--- EXERCISE BRIEF ---
Beginning with the line that holds "R211: none -> 33k (GND, W17)" in the data below, give again every line through the one that holds "R9: 100 (N6, N10) -> 1.5k (N6, N10)", exactly as written.

──────── AVAILABLE DATA ────────

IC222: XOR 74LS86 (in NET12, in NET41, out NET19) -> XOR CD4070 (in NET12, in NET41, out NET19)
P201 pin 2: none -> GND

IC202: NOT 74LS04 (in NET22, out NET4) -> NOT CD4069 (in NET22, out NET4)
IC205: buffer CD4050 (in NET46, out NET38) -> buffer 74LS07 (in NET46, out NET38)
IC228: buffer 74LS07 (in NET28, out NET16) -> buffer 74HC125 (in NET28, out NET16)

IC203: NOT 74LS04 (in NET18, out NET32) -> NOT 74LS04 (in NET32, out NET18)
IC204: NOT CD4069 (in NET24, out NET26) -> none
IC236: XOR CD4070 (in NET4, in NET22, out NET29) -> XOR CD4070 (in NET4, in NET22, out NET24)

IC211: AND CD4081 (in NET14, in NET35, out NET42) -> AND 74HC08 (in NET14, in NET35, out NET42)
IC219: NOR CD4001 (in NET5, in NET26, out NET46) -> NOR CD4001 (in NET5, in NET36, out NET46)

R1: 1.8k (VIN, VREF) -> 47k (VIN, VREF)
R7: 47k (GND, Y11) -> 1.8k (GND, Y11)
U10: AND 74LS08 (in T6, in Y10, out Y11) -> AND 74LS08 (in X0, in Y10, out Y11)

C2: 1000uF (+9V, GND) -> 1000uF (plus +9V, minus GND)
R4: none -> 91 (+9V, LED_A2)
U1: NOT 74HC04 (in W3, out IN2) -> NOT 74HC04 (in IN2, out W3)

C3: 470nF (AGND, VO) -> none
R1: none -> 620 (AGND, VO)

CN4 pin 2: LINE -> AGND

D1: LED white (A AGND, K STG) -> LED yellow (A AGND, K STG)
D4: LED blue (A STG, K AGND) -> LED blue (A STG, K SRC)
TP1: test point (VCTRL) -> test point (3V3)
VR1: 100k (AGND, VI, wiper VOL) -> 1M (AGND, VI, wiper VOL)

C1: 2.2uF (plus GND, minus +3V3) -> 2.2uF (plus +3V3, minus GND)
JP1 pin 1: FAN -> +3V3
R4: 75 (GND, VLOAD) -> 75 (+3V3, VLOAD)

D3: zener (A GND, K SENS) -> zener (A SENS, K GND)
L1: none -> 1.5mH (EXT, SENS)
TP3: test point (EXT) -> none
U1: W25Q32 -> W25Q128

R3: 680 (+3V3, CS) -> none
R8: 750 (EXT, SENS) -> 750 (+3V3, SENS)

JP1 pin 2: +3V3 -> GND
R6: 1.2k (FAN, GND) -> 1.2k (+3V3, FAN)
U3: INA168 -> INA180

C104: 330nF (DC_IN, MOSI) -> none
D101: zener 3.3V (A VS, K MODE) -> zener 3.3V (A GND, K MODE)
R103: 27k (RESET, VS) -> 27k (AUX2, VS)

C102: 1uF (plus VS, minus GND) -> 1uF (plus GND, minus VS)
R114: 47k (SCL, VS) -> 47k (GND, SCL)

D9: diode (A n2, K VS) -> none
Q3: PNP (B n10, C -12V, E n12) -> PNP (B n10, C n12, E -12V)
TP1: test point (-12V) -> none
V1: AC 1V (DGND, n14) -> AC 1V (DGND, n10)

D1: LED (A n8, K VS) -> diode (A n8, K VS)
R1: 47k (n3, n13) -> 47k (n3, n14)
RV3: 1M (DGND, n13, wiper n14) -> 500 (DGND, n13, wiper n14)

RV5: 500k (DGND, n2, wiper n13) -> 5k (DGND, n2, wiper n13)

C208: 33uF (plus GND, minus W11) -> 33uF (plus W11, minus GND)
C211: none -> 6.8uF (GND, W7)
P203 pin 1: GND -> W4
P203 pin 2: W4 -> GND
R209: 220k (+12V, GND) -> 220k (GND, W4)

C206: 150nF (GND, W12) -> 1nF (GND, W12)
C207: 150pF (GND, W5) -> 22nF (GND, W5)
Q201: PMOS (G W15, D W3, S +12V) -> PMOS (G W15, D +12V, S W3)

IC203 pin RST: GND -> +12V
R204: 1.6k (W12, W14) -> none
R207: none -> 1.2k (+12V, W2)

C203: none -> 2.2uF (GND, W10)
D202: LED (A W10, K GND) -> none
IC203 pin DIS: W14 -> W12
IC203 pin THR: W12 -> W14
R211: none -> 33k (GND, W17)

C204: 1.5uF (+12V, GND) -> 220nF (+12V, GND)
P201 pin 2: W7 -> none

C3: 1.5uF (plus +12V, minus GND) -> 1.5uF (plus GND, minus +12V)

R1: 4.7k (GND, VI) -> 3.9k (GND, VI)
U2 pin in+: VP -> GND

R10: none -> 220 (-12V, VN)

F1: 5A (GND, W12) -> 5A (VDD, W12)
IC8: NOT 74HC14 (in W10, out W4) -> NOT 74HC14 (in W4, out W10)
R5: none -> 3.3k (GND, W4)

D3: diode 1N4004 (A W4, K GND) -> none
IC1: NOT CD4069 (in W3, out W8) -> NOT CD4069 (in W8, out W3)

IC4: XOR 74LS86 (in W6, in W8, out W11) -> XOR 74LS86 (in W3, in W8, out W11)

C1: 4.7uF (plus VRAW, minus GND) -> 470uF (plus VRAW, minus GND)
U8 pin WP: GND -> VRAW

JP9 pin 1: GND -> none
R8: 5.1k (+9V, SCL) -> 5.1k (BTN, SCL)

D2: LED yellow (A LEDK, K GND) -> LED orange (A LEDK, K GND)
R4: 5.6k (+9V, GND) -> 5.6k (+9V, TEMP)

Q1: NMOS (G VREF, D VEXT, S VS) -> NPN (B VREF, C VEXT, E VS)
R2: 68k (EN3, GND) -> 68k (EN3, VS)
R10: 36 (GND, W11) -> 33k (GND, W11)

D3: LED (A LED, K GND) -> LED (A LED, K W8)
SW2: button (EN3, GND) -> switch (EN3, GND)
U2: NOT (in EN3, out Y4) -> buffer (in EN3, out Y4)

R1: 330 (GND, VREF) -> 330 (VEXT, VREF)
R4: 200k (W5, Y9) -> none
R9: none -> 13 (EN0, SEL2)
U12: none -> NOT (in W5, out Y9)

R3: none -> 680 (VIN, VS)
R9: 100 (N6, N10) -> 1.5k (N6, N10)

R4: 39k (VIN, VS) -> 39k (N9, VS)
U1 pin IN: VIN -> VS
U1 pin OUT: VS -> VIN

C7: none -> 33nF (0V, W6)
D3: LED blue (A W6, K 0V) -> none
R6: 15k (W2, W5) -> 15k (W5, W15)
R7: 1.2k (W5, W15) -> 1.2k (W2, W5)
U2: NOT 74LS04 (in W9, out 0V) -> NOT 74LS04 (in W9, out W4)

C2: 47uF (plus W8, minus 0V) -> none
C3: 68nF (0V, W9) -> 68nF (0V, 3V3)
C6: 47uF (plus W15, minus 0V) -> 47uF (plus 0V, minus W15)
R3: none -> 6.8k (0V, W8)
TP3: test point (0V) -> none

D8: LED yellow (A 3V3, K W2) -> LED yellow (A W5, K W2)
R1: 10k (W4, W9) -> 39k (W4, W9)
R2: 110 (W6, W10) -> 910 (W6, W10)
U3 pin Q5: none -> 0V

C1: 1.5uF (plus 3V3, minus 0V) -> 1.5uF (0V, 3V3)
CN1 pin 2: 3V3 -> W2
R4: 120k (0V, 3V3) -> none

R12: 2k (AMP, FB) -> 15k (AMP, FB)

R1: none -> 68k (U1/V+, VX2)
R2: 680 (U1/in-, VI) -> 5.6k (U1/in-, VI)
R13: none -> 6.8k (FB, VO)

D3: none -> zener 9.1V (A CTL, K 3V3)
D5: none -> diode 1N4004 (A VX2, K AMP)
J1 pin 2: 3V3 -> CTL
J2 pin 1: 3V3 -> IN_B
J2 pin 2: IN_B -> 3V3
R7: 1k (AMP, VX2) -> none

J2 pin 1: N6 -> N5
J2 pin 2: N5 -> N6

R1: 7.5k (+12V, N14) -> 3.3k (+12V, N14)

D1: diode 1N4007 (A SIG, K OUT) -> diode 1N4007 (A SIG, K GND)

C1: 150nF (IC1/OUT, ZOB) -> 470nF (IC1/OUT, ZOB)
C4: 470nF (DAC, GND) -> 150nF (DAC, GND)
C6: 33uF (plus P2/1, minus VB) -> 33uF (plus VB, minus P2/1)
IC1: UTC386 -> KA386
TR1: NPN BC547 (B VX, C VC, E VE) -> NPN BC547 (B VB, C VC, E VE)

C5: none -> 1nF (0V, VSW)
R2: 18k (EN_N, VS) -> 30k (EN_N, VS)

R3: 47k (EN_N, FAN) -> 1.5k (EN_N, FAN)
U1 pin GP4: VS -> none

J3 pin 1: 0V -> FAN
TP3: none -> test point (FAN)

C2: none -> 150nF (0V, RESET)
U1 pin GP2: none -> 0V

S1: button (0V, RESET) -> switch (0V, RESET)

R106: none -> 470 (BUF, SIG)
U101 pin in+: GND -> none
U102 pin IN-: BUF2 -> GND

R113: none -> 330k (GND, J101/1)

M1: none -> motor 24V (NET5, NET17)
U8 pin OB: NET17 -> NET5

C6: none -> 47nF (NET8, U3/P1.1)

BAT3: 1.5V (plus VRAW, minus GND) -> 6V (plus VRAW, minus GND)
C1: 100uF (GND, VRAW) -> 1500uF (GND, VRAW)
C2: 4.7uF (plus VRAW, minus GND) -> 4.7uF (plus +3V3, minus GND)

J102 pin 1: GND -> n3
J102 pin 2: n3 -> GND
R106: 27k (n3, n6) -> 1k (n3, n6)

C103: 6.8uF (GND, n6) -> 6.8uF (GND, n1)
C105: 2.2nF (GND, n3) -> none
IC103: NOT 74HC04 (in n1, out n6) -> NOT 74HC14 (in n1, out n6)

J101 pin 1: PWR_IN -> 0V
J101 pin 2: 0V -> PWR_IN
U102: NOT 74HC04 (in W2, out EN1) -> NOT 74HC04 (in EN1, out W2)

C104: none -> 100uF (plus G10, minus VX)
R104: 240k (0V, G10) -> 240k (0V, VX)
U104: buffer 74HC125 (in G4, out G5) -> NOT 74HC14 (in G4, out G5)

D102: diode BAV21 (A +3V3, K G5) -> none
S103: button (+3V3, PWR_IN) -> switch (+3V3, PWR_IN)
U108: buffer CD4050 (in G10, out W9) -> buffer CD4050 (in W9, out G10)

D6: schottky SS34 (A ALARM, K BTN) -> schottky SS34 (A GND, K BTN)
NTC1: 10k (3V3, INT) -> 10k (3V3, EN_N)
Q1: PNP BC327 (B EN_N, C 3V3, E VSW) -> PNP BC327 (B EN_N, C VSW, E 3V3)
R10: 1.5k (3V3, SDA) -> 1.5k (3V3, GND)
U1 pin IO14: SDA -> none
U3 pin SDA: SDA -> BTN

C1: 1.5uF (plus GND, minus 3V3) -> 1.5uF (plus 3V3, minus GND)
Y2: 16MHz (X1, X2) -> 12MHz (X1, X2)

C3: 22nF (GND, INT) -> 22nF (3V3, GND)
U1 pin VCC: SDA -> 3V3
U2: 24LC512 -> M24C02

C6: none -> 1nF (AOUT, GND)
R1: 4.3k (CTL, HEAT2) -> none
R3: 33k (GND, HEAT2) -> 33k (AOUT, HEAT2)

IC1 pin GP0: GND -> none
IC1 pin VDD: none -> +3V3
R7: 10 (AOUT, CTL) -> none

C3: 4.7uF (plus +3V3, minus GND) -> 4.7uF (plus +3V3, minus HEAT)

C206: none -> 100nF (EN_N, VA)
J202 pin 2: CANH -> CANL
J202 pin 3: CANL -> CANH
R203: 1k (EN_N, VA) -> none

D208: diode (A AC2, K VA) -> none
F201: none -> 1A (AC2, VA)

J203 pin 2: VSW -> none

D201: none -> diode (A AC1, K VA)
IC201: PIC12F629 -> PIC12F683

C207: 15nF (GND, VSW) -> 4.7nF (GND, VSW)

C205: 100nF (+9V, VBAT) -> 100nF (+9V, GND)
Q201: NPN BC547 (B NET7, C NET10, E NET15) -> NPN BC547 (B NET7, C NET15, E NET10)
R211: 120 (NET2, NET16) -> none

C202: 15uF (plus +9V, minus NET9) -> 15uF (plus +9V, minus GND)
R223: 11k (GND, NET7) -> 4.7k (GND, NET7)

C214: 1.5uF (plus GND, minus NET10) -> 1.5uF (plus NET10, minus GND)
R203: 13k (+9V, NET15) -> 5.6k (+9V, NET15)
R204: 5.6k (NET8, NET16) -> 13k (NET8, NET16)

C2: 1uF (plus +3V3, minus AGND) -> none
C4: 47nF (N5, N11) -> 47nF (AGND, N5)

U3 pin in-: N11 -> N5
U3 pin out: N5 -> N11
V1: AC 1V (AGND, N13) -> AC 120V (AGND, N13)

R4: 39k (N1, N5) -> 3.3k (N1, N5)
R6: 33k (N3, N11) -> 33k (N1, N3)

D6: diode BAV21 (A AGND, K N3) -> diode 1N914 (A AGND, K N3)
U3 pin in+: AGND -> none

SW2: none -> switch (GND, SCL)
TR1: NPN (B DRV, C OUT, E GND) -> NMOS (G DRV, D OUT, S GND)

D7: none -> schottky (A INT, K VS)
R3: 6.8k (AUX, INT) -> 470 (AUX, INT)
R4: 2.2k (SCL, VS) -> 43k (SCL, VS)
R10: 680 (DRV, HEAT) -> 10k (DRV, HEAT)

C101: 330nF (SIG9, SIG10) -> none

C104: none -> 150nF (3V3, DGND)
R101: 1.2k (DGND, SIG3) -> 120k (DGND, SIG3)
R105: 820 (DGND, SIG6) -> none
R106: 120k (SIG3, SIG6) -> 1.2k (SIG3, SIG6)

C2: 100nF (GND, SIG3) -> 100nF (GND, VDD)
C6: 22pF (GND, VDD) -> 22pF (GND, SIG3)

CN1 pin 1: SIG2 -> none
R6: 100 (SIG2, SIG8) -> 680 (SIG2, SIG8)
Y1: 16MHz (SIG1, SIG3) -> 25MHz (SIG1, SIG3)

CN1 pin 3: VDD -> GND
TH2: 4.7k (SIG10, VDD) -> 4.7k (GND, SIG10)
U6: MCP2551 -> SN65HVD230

────────

--- PROBLEM SOLUTION ---
R211: none -> 33k (GND, W17)

C204: 1.5uF (+12V, GND) -> 220nF (+12V, GND)
P201 pin 2: W7 -> none

C3: 1.5uF (plus +12V, minus GND) -> 1.5uF (plus GND, minus +12V)

R1: 4.7k (GND, VI) -> 3.9k (GND, VI)
U2 pin in+: VP -> GND

R10: none -> 220 (-12V, VN)

F1: 5A (GND, W12) -> 5A (VDD, W12)
IC8: NOT 74HC14 (in W10, out W4) -> NOT 74HC14 (in W4, out W10)
R5: none -> 3.3k (GND, W4)

D3: diode 1N4004 (A W4, K GND) -> none
IC1: NOT CD4069 (in W3, out W8) -> NOT CD4069 (in W8, out W3)

IC4: XOR 74LS86 (in W6, in W8, out W11) -> XOR 74LS86 (in W3, in W8, out W11)

C1: 4.7uF (plus VRAW, minus GND) -> 470uF (plus VRAW, minus GND)
U8 pin WP: GND -> VRAW

JP9 pin 1: GND -> none
R8: 5.1k (+9V, SCL) -> 5.1k (BTN, SCL)

D2: LED yellow (A LEDK, K GND) -> LED orange (A LEDK, K GND)
R4: 5.6k (+9V, GND) -> 5.6k (+9V, TEMP)

Q1: NMOS (G VREF, D VEXT, S VS) -> NPN (B VREF, C VEXT, E VS)
R2: 68k (EN3, GND) -> 68k (EN3, VS)
R10: 36 (GND, W11) -> 33k (GND, W11)

D3: LED (A LED, K GND) -> LED (A LED, K W8)
SW2: button (EN3, GND) -> switch (EN3, GND)
U2: NOT (in EN3, out Y4) -> buffer (in EN3, out Y4)

R1: 330 (GND, VREF) -> 330 (VEXT, VREF)
R4: 200k (W5, Y9) -> none
R9: none -> 13 (EN0, SEL2)
U12: none -> NOT (in W5, out Y9)

R3: none -> 680 (VIN, VS)
R9: 100 (N6, N10) -> 1.5k (N6, N10)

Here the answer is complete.